**Exercise brief**
Every line below should come back exactly as written, though the pictures stay out.

**Data provided**
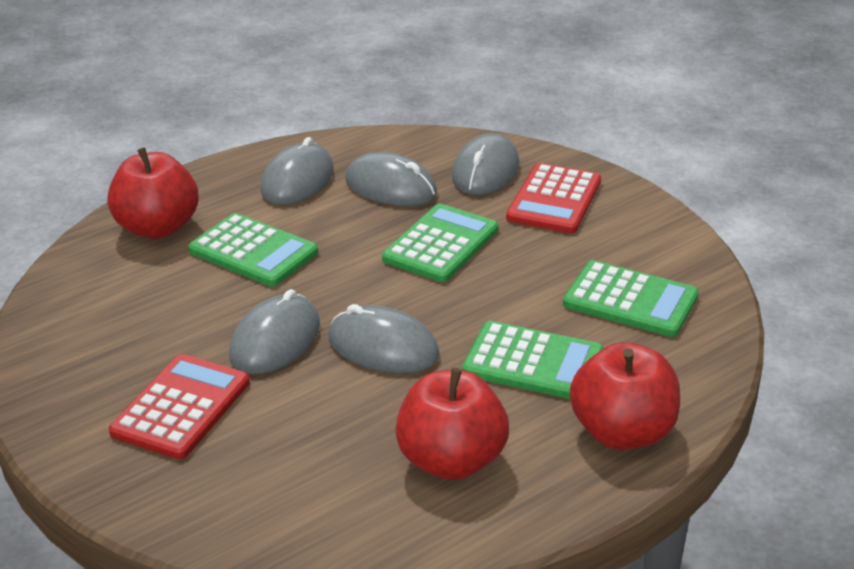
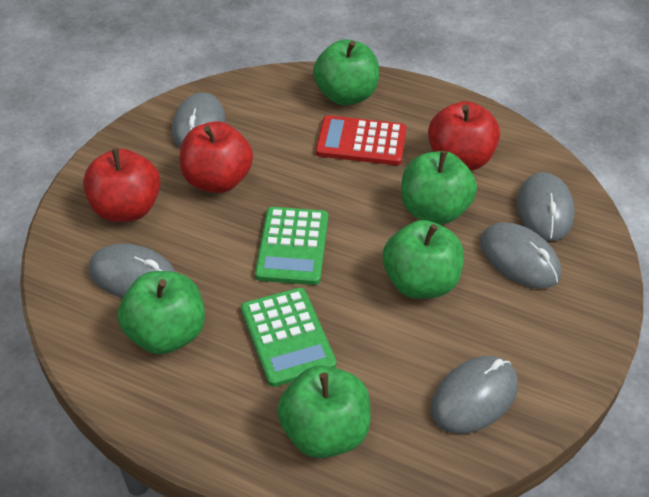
green apple: 0 -> 5
green calculator: 4 -> 2
red calculator: 2 -> 1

**Completed task**
green apple: 0 -> 5
green calculator: 4 -> 2
red calculator: 2 -> 1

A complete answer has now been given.